• _DIRECTIONS FOR THIS TASK_
Write each entry again exactly as shown, but without the images it holds.
***** ENTRIES PROVIDED *****
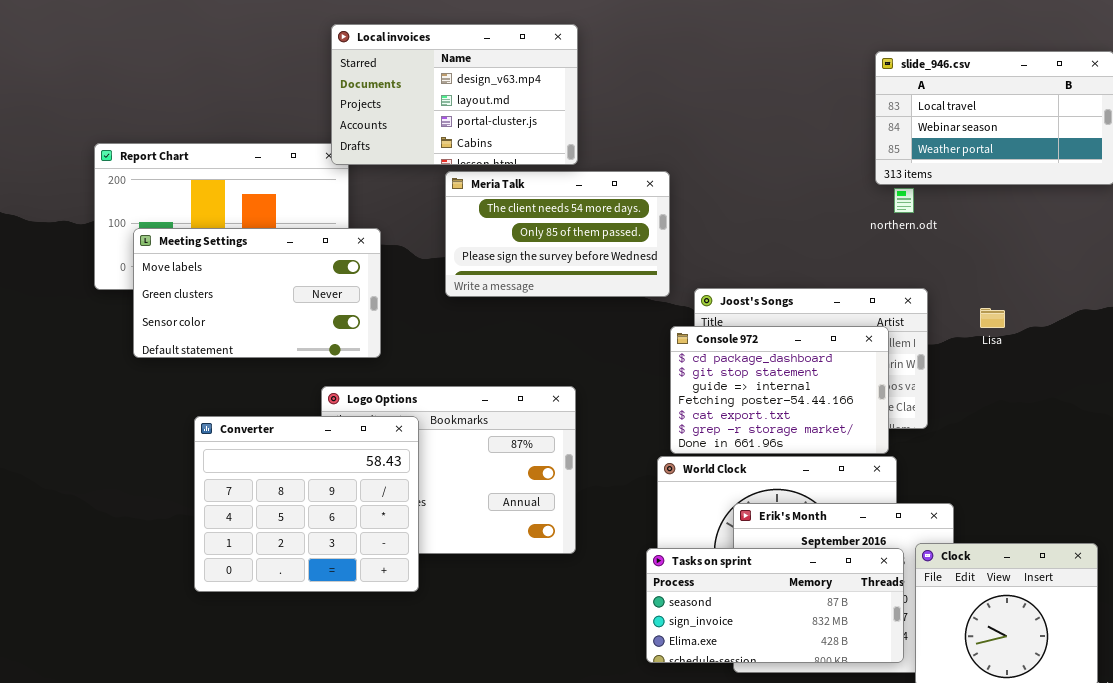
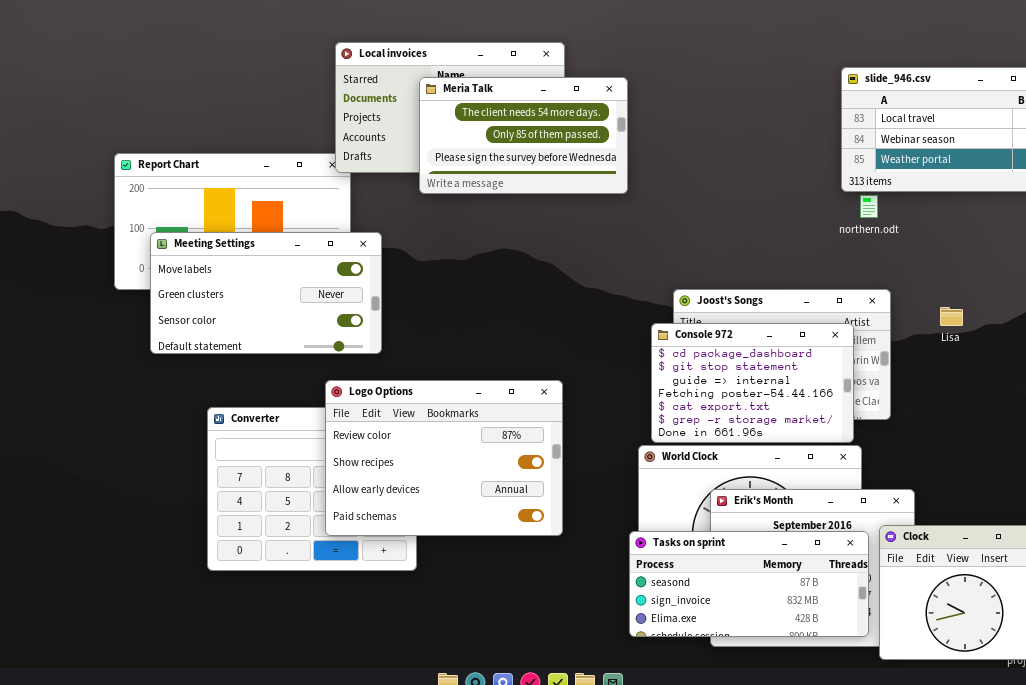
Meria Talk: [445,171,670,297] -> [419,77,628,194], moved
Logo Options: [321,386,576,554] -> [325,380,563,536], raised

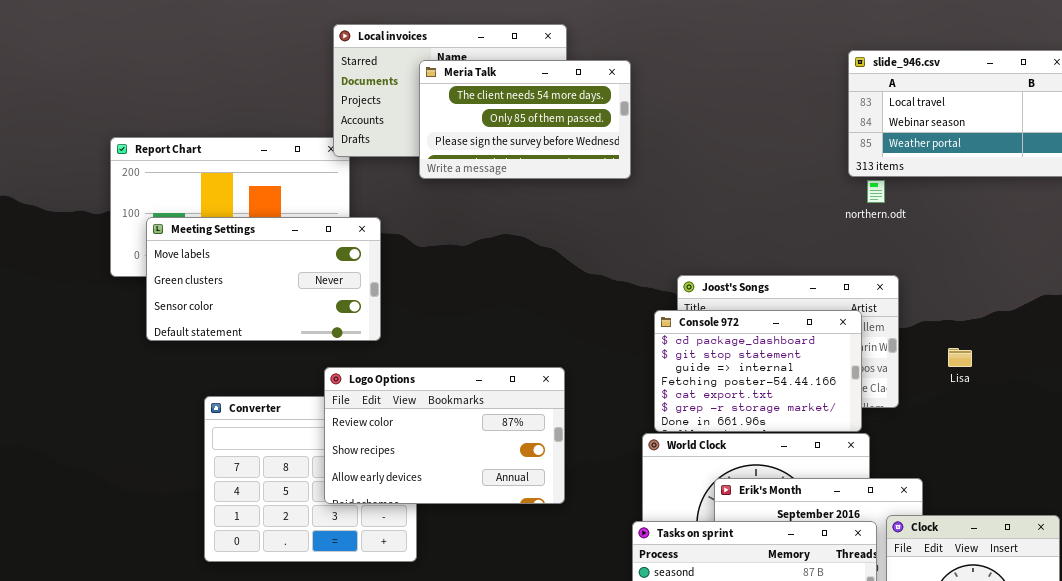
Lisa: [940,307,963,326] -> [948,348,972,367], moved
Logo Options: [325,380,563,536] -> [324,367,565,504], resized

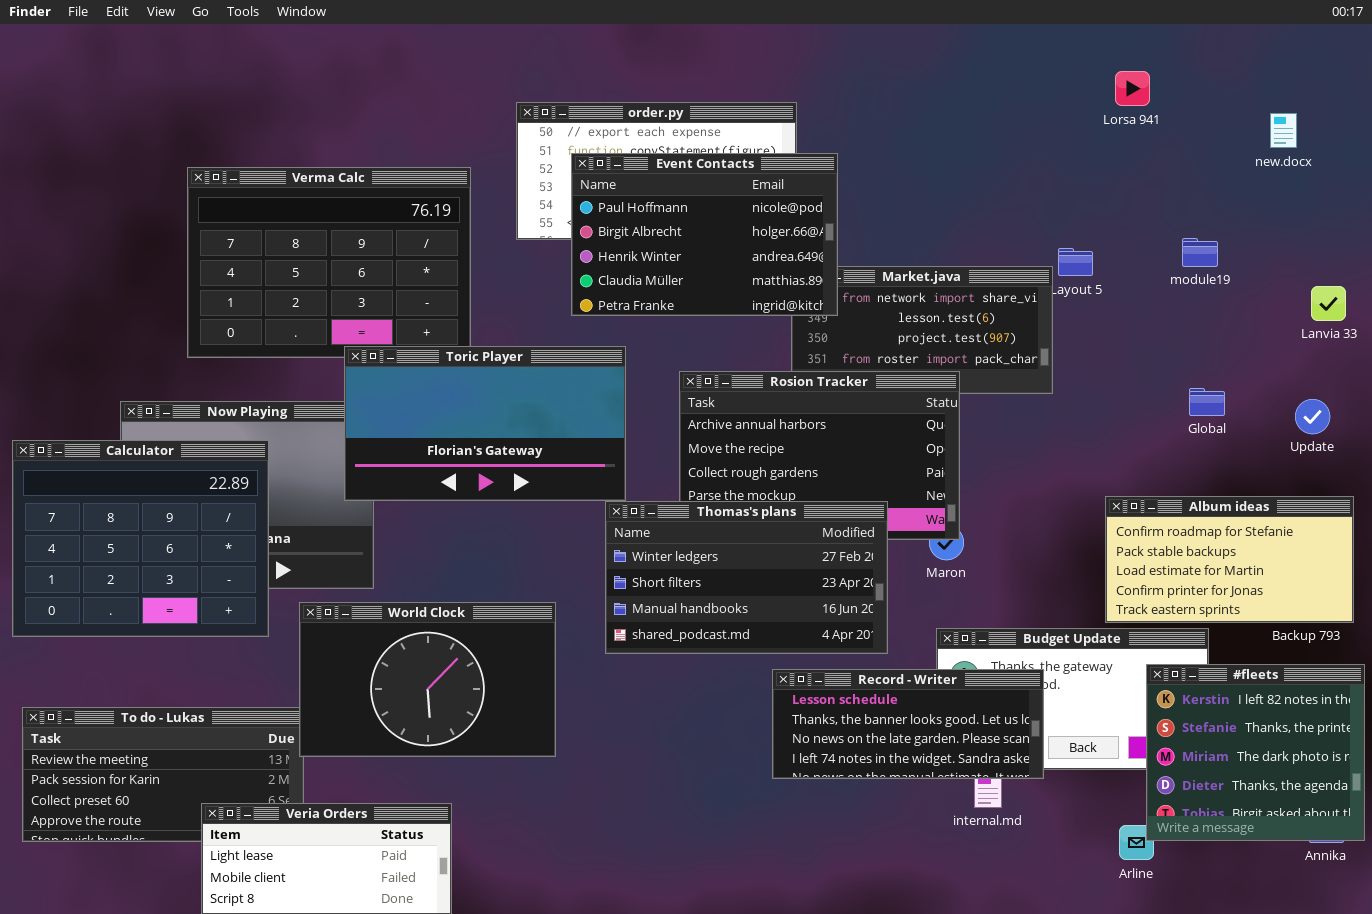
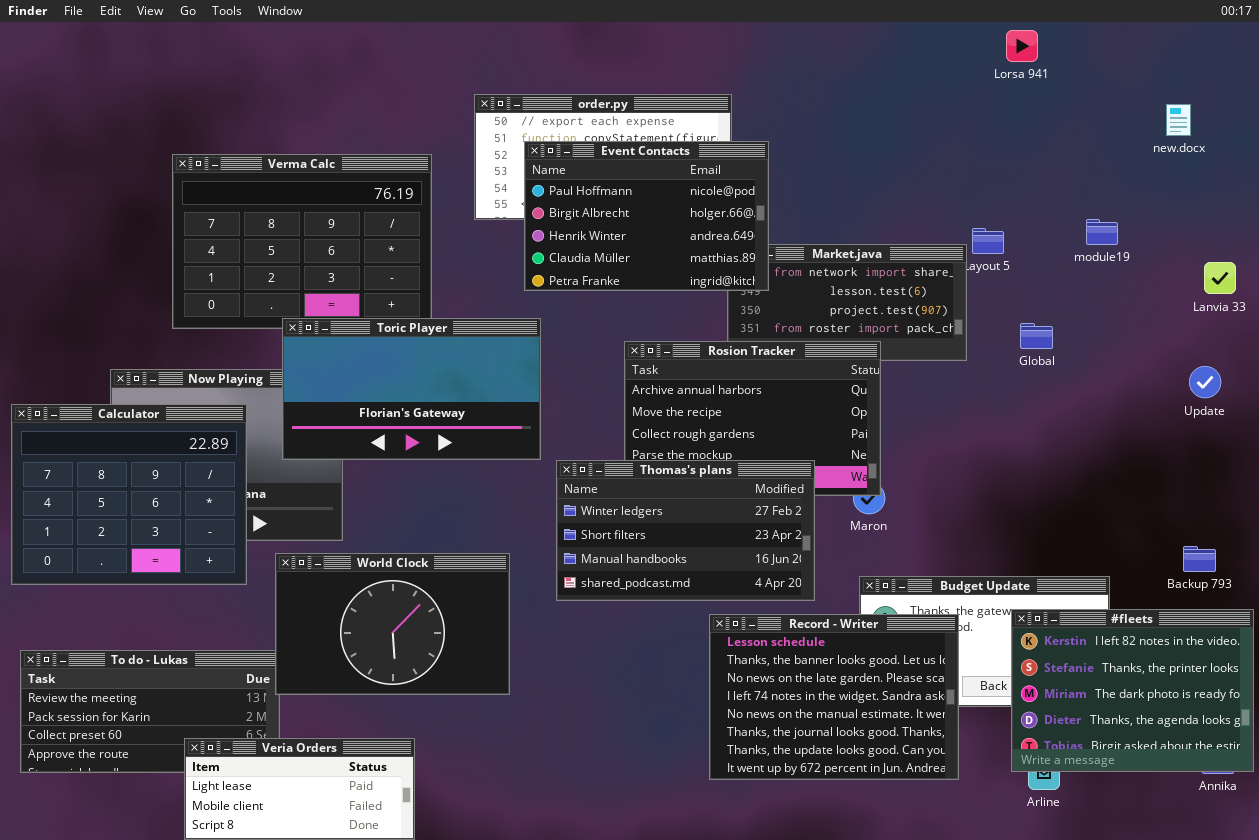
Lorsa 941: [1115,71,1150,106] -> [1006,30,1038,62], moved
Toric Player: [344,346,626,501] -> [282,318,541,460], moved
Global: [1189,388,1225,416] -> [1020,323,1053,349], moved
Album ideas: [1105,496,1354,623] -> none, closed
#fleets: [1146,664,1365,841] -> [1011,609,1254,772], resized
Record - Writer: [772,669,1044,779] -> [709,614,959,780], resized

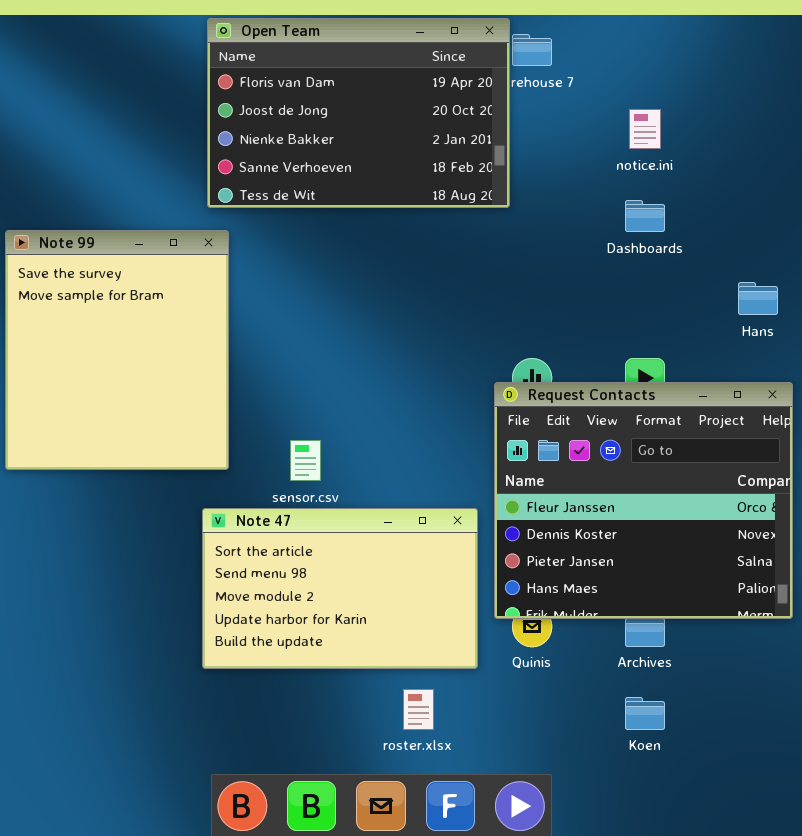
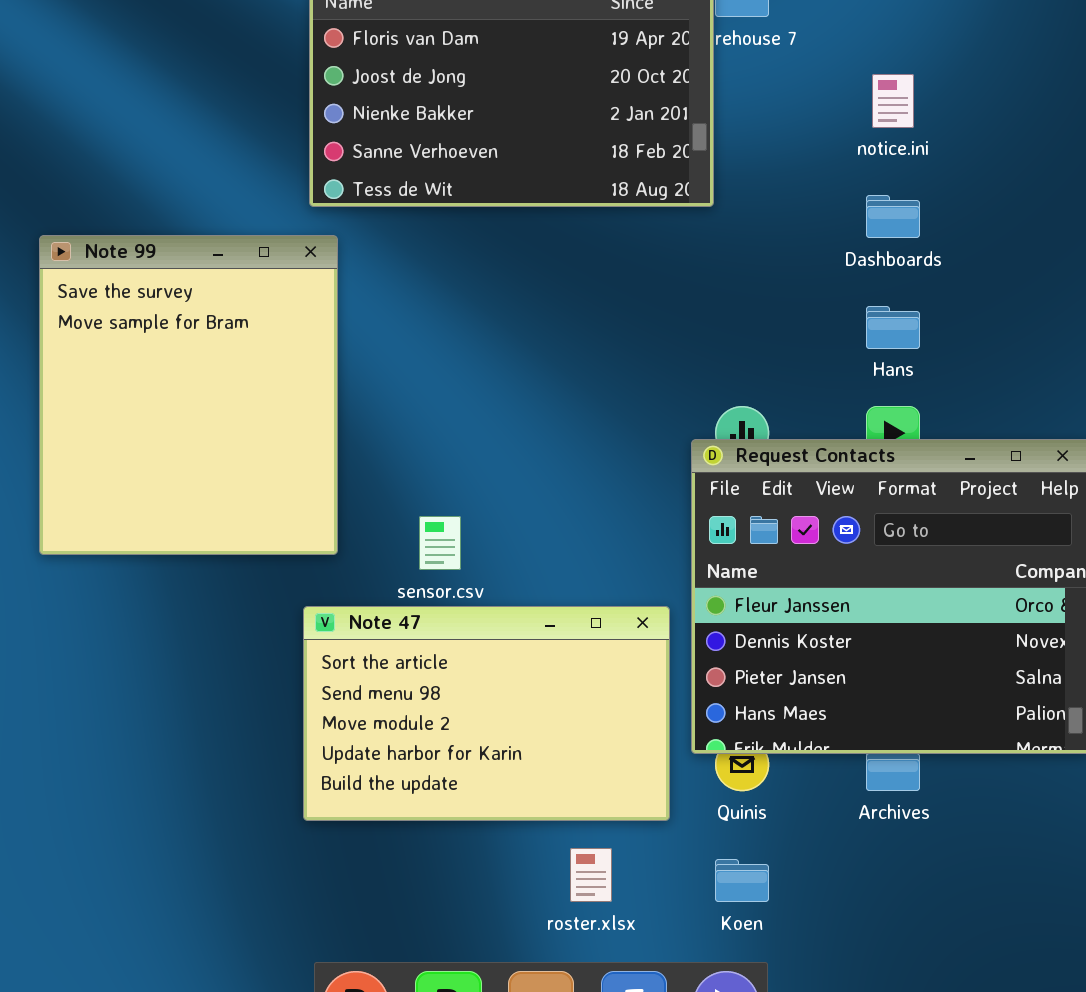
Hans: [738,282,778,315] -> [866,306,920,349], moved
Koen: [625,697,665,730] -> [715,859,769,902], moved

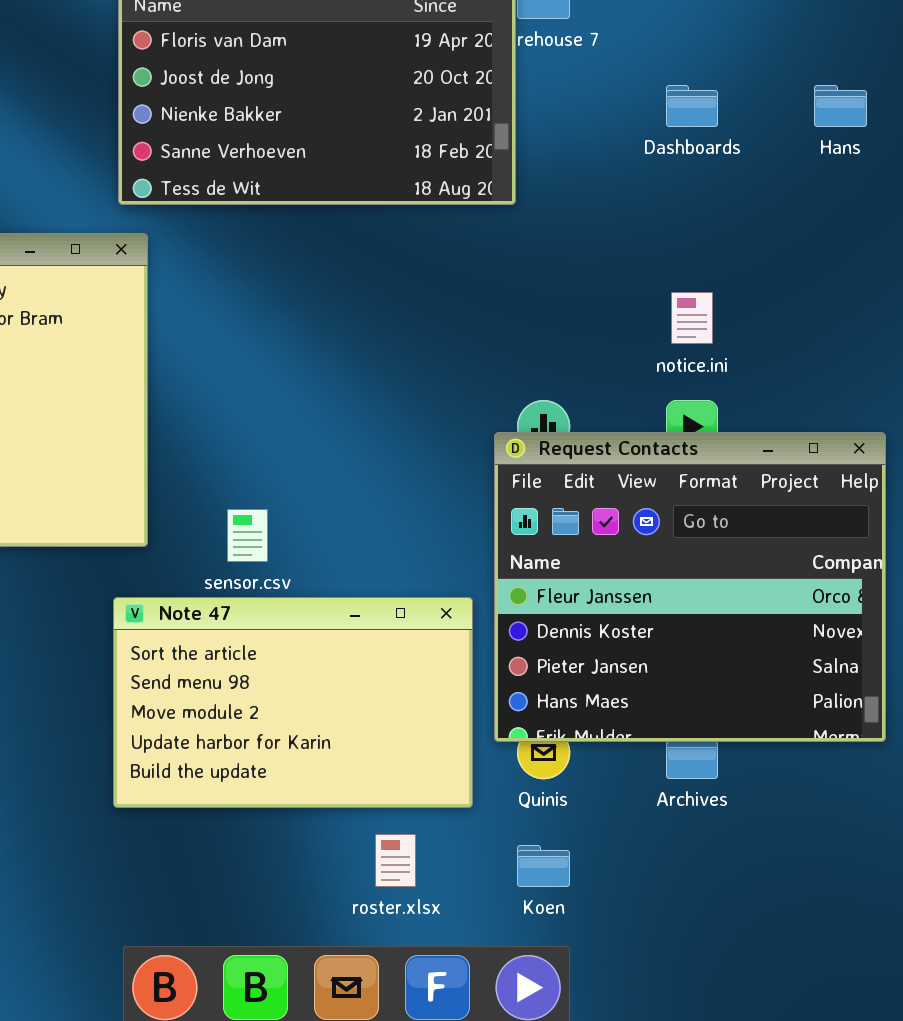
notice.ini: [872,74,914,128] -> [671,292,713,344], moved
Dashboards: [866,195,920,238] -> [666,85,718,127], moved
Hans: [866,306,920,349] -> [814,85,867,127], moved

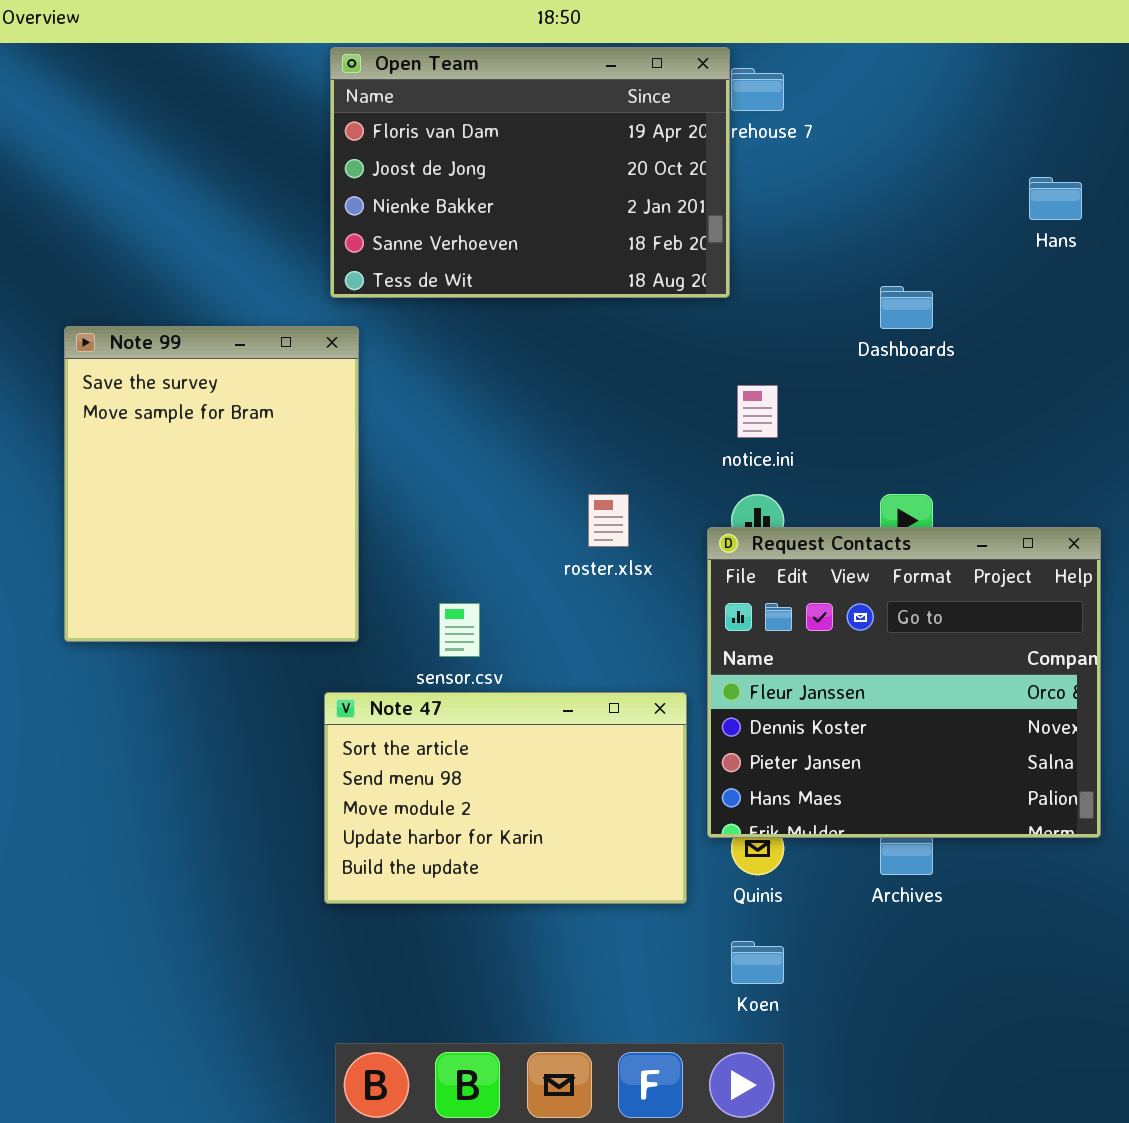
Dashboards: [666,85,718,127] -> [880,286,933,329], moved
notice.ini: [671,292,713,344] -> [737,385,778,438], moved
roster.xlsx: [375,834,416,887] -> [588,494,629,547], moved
*****
• _SOLUTION TO THIS PROBLEM_
Meria Talk: [445,171,670,297] -> [419,77,628,194], moved
Logo Options: [321,386,576,554] -> [325,380,563,536], raised

Lisa: [940,307,963,326] -> [948,348,972,367], moved
Logo Options: [325,380,563,536] -> [324,367,565,504], resized

Lorsa 941: [1115,71,1150,106] -> [1006,30,1038,62], moved
Toric Player: [344,346,626,501] -> [282,318,541,460], moved
Global: [1189,388,1225,416] -> [1020,323,1053,349], moved
Album ideas: [1105,496,1354,623] -> none, closed
#fleets: [1146,664,1365,841] -> [1011,609,1254,772], resized
Record - Writer: [772,669,1044,779] -> [709,614,959,780], resized

Hans: [738,282,778,315] -> [866,306,920,349], moved
Koen: [625,697,665,730] -> [715,859,769,902], moved

notice.ini: [872,74,914,128] -> [671,292,713,344], moved
Dashboards: [866,195,920,238] -> [666,85,718,127], moved
Hans: [866,306,920,349] -> [814,85,867,127], moved

Dashboards: [666,85,718,127] -> [880,286,933,329], moved
notice.ini: [671,292,713,344] -> [737,385,778,438], moved
roster.xlsx: [375,834,416,887] -> [588,494,629,547], moved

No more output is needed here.